-- WORK ORDER --
Drop the images, then output the listing exactly.

-- ENTRIES PROVIDED --
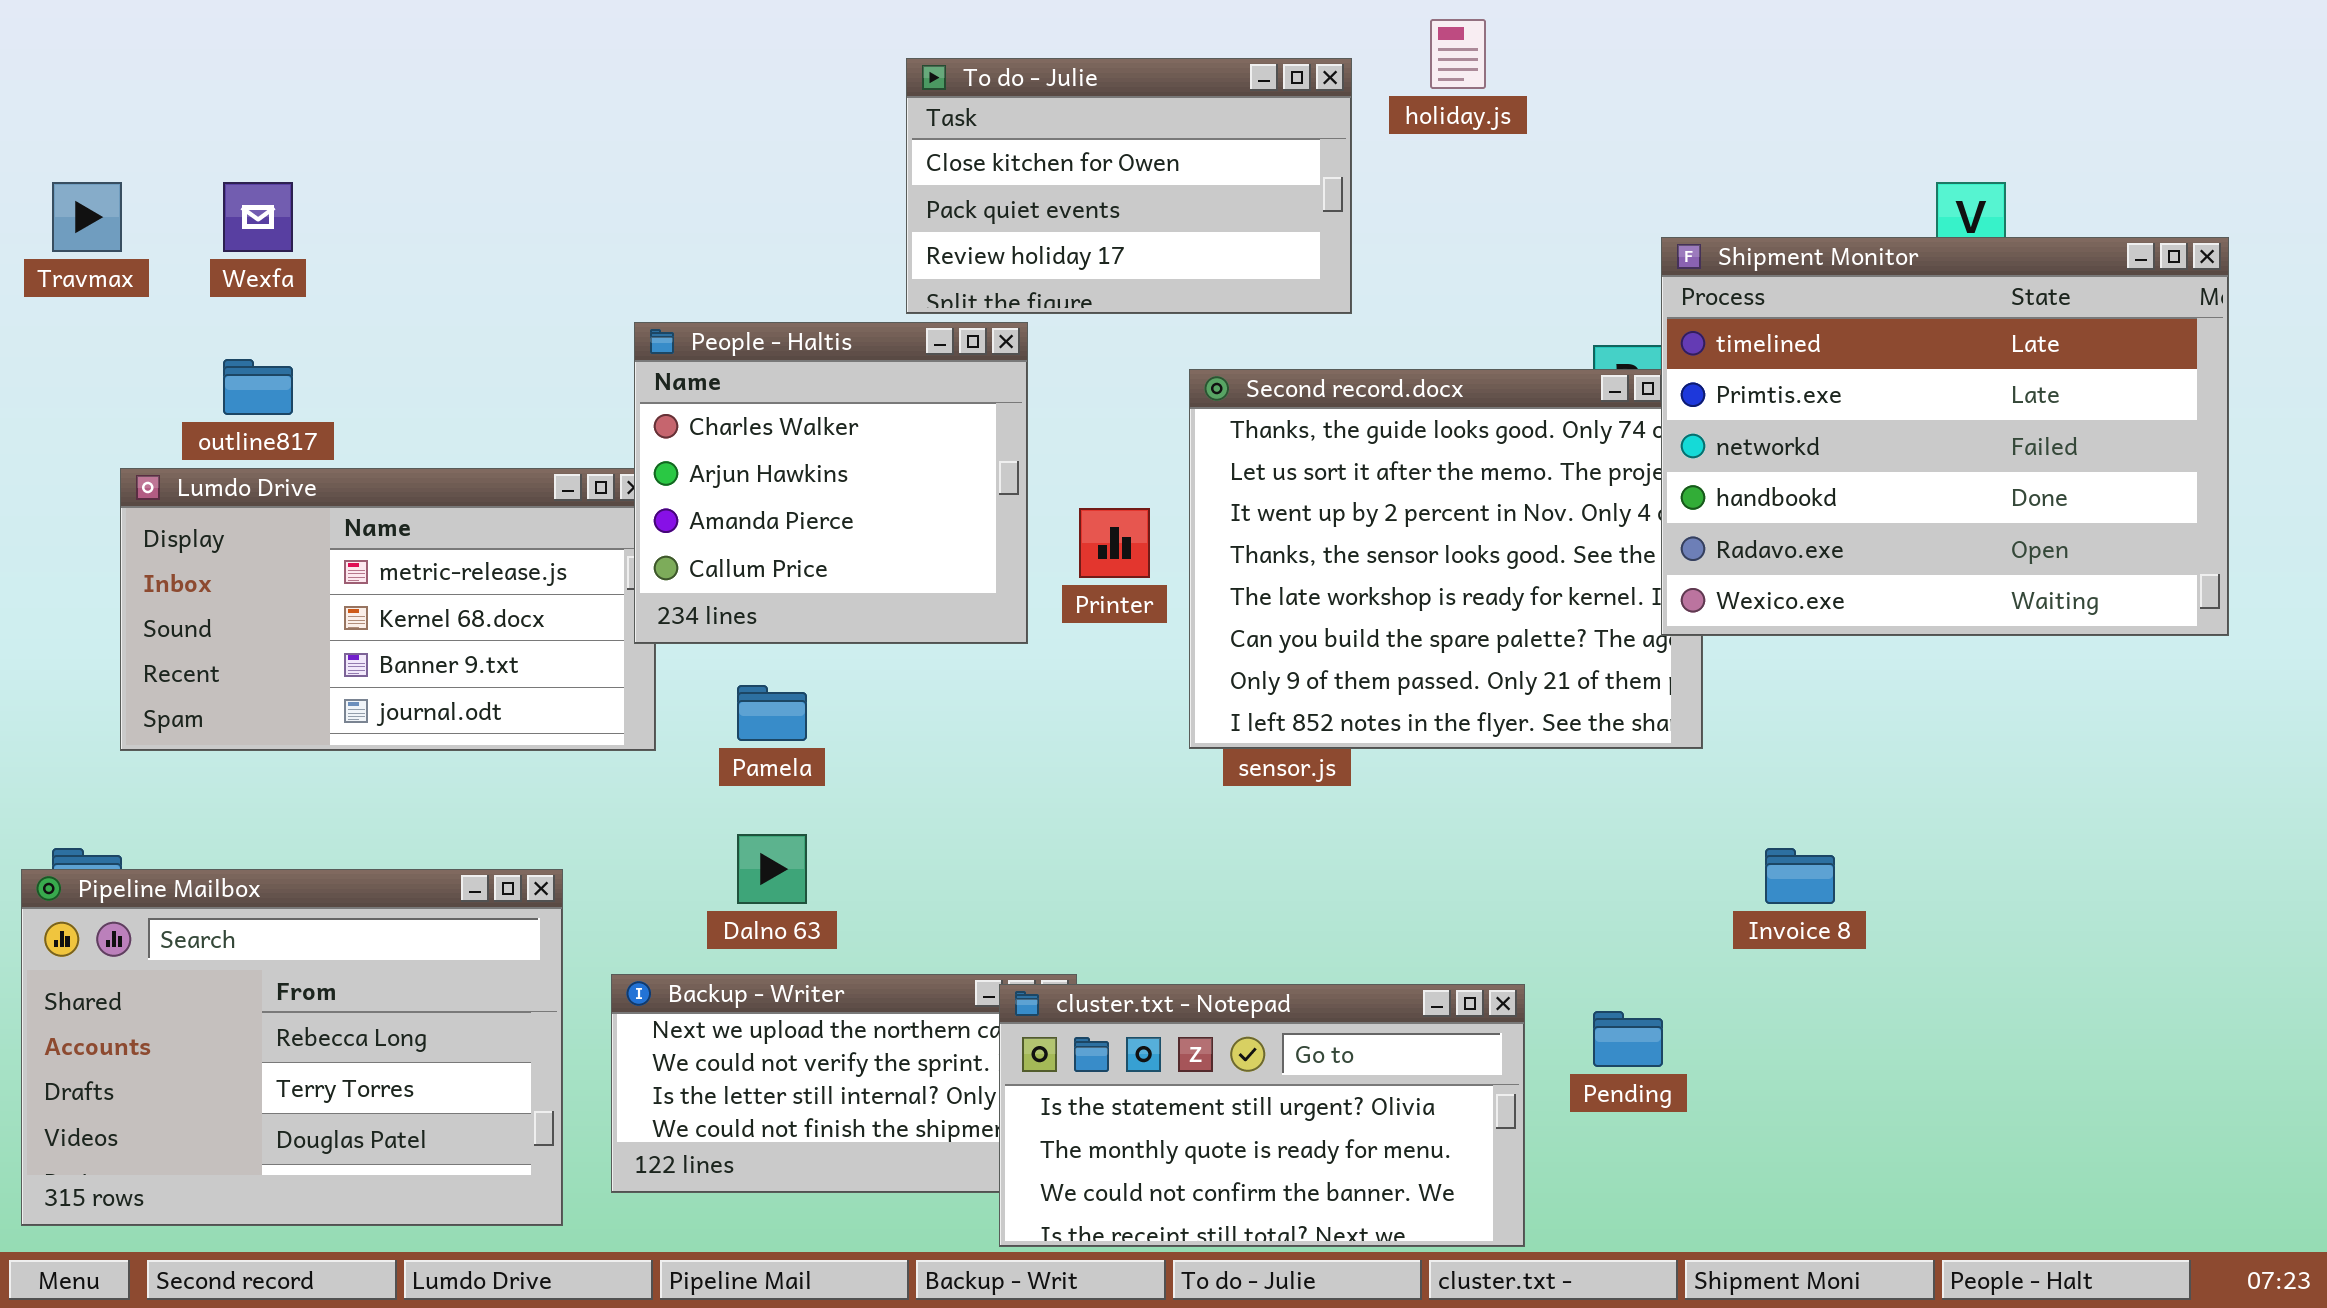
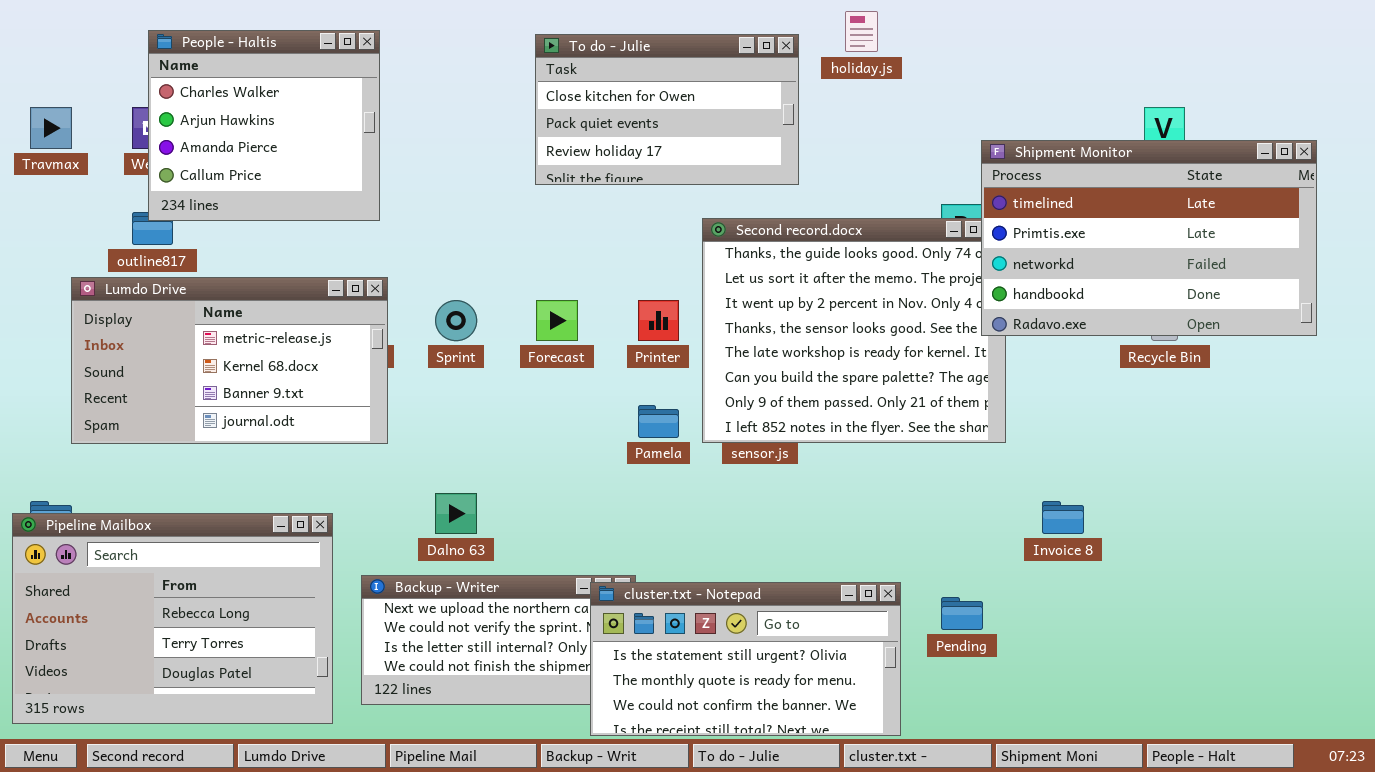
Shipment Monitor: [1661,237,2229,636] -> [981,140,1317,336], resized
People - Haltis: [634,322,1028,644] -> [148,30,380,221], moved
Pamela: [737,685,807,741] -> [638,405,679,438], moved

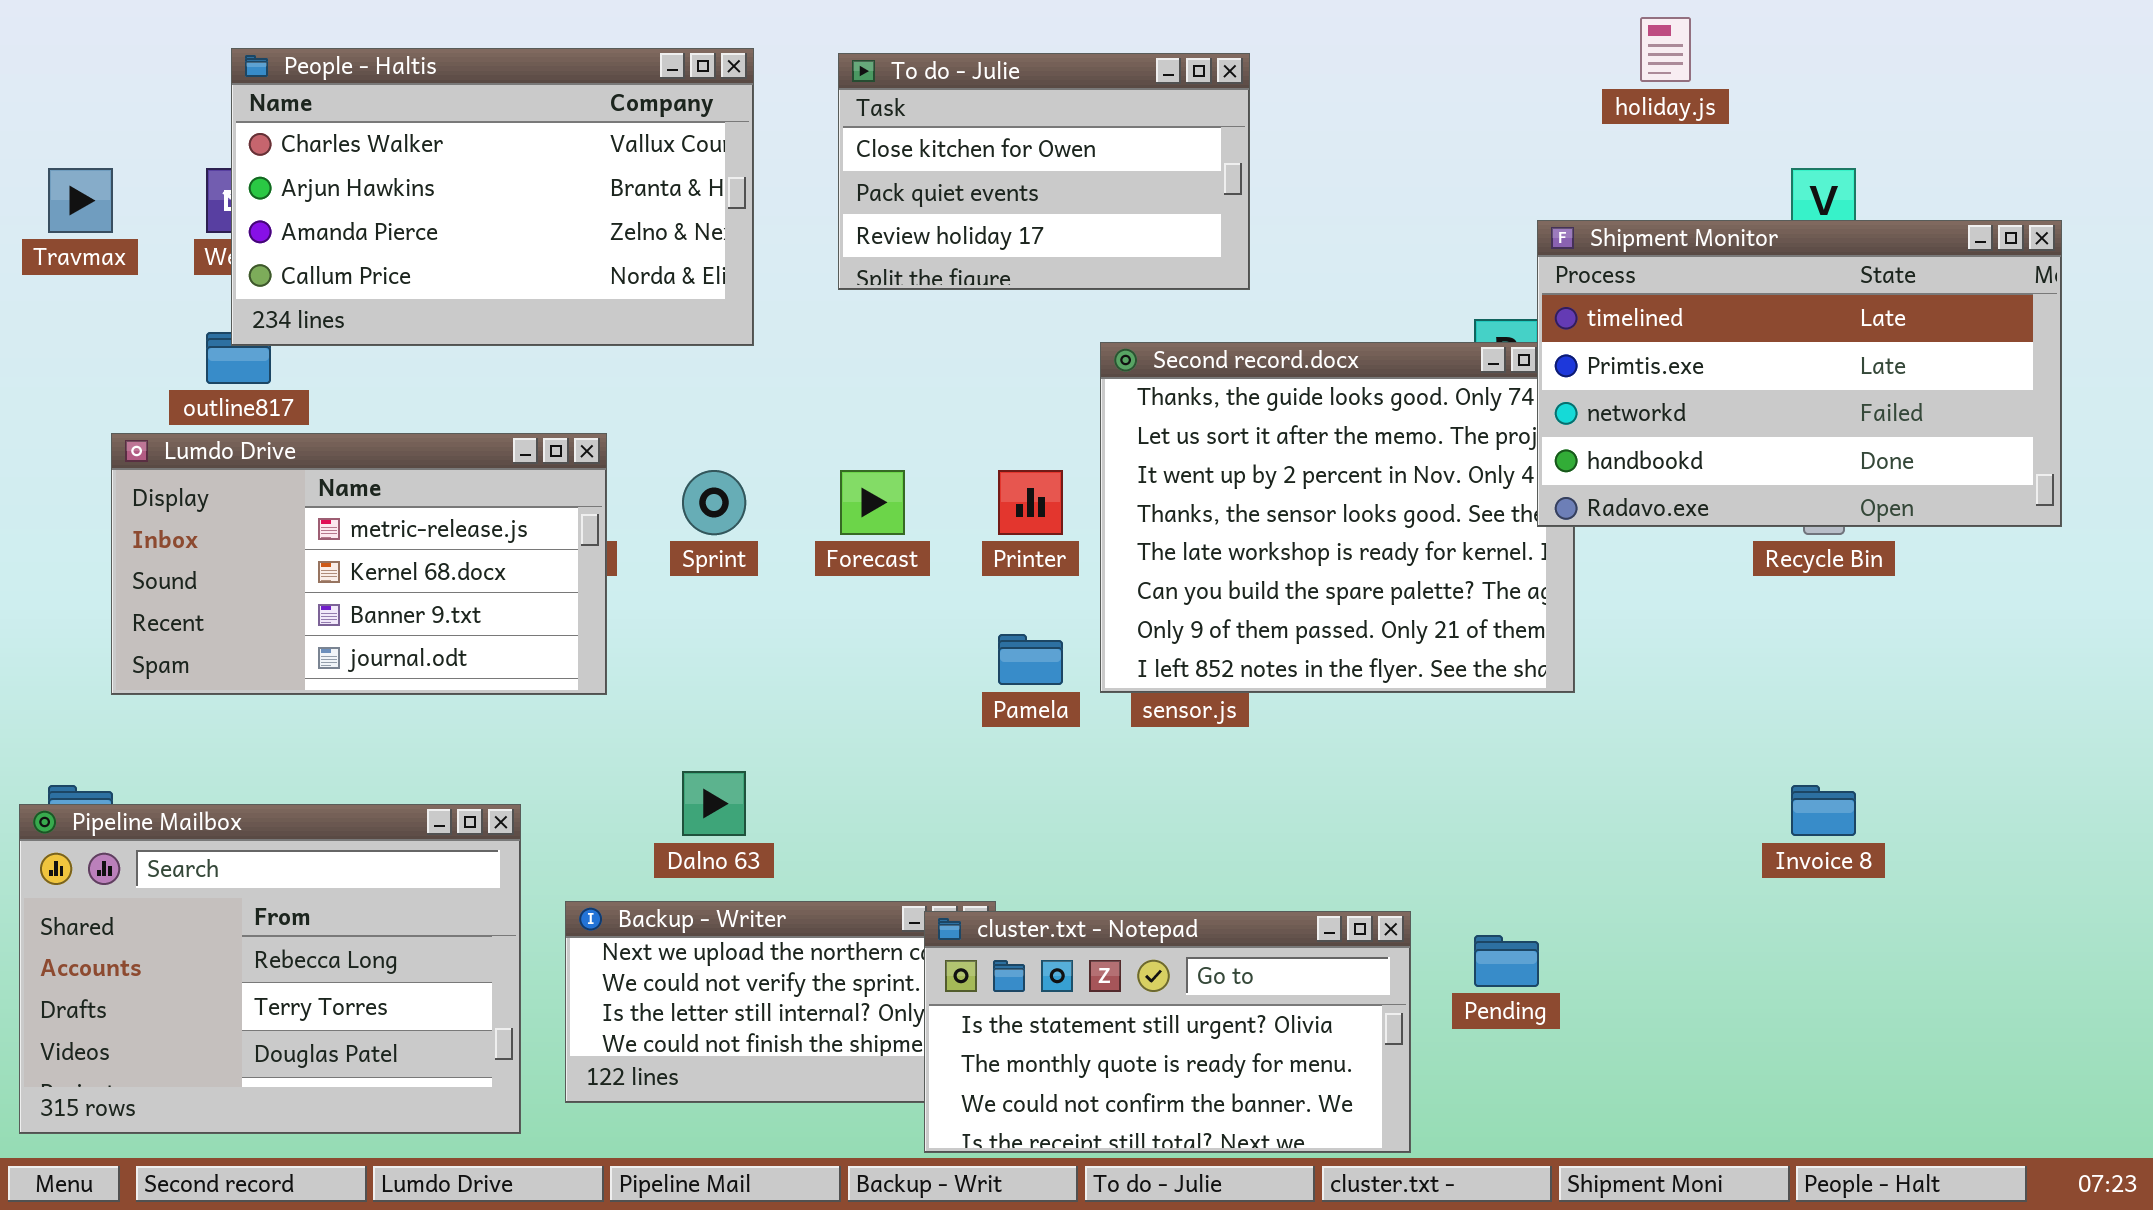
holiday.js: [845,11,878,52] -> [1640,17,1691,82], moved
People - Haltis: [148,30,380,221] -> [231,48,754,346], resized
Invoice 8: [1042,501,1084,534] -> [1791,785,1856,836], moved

-- OUTPUT FOR THIS TASK --
Shipment Monitor: [1661,237,2229,636] -> [981,140,1317,336], resized
People - Haltis: [634,322,1028,644] -> [148,30,380,221], moved
Pamela: [737,685,807,741] -> [638,405,679,438], moved

holiday.js: [845,11,878,52] -> [1640,17,1691,82], moved
People - Haltis: [148,30,380,221] -> [231,48,754,346], resized
Invoice 8: [1042,501,1084,534] -> [1791,785,1856,836], moved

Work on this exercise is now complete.